*** Opening of Source data ***

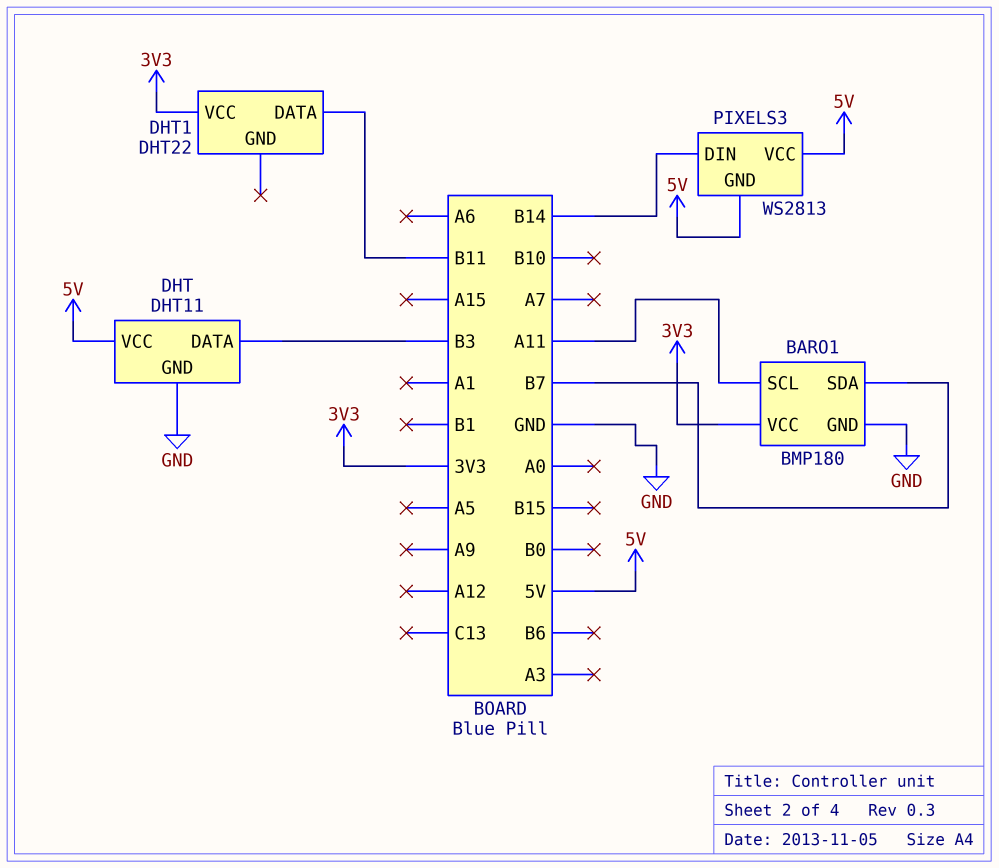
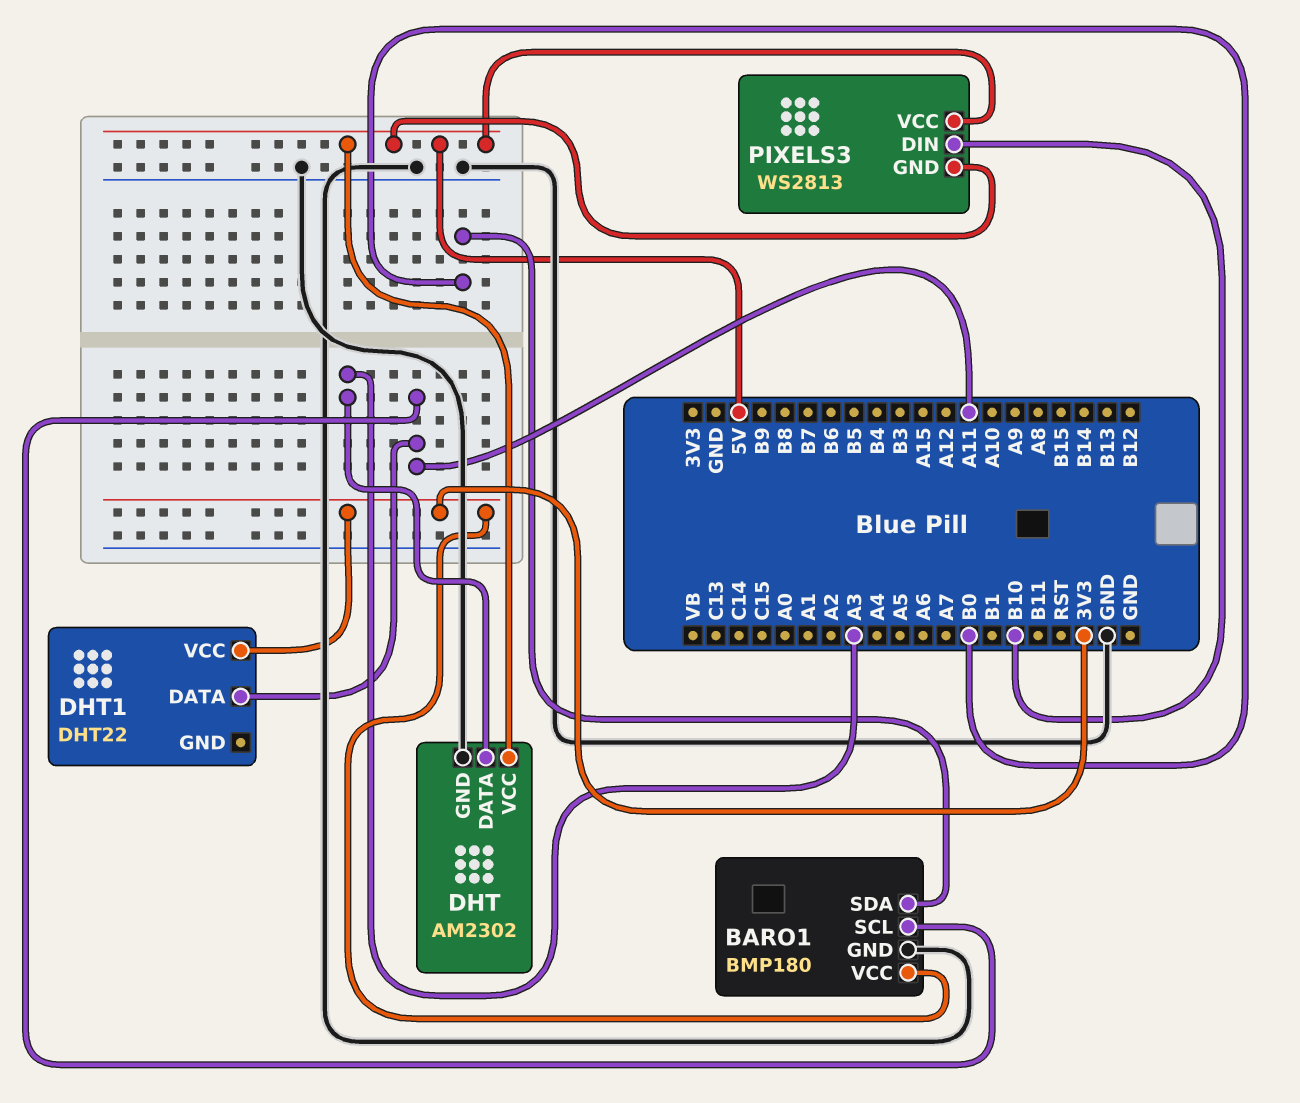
BARO1 pin SDA: B7 -> B0
DHT: DHT11 -> AM2302
DHT pin DATA: B3 -> A3
DHT1 pin DATA: B11 -> A11
PIXELS3 pin DIN: B14 -> B10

*** Close of Source data ***

▶ [Task goal]:
Once the images are set aside, retype all of the material above exactly.

▶ [Task result]:
BARO1 pin SDA: B7 -> B0
DHT: DHT11 -> AM2302
DHT pin DATA: B3 -> A3
DHT1 pin DATA: B11 -> A11
PIXELS3 pin DIN: B14 -> B10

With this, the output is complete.